_MATERIAL PROVIDED:_
....................

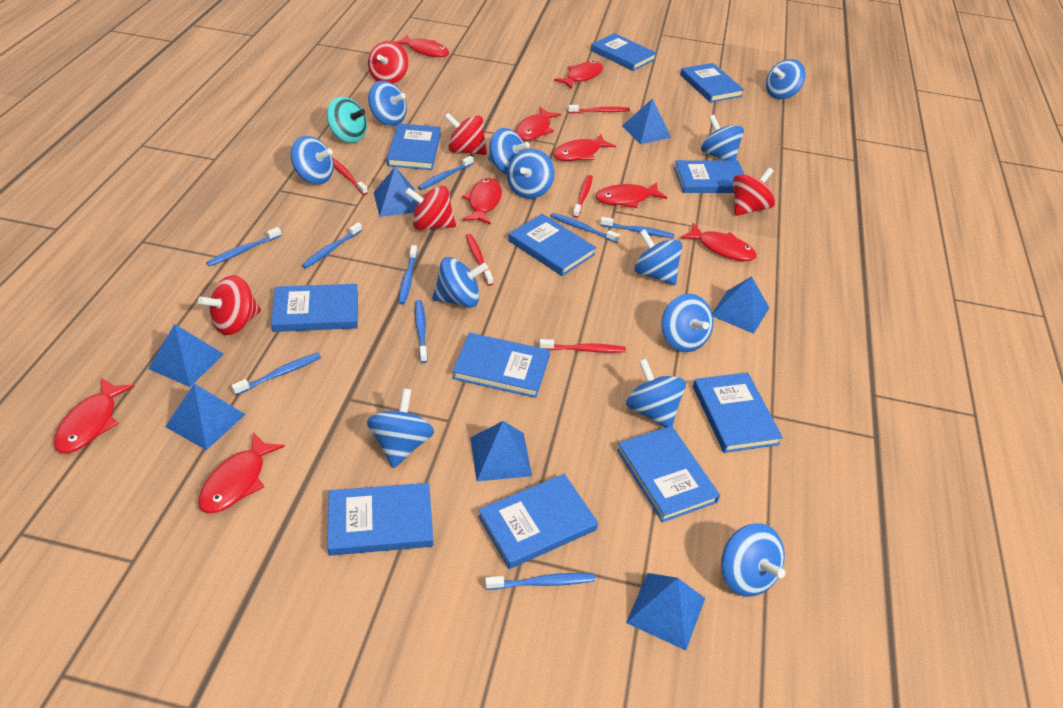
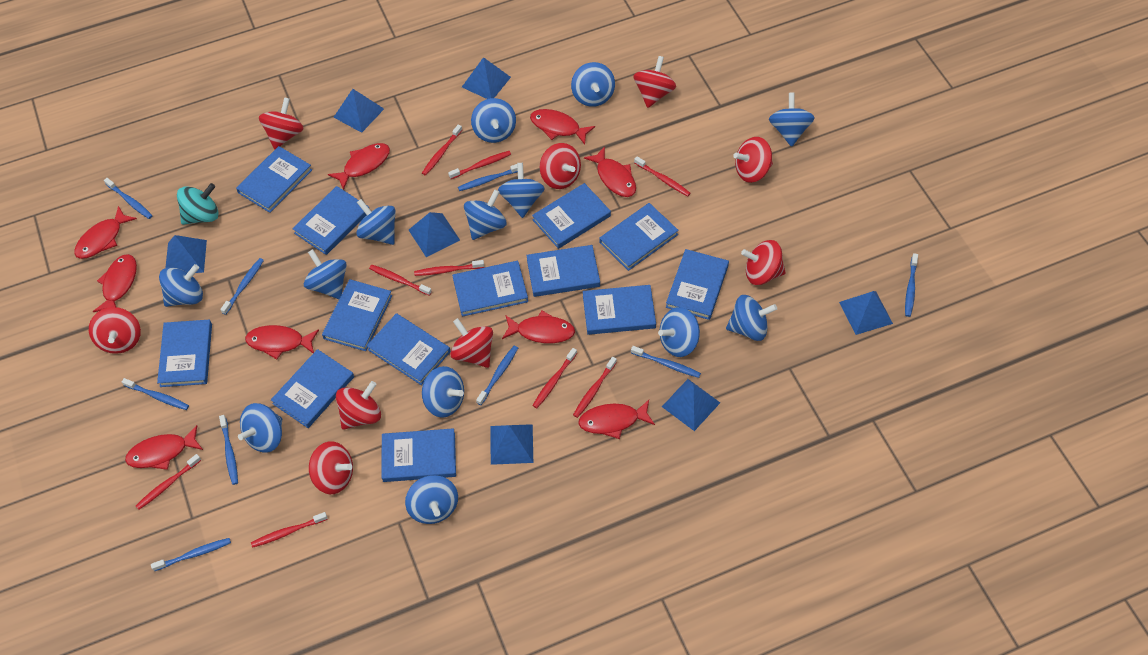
blue book: 11 -> 13
blue spinning top: 12 -> 13
red spinning top: 5 -> 9
red toothbrush: 5 -> 9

....................

_WORK REQUEST:_ Return each line of the material exactly as written; exclude the pictures.

_ANSWER TO THE EXERCISE:_
blue book: 11 -> 13
blue spinning top: 12 -> 13
red spinning top: 5 -> 9
red toothbrush: 5 -> 9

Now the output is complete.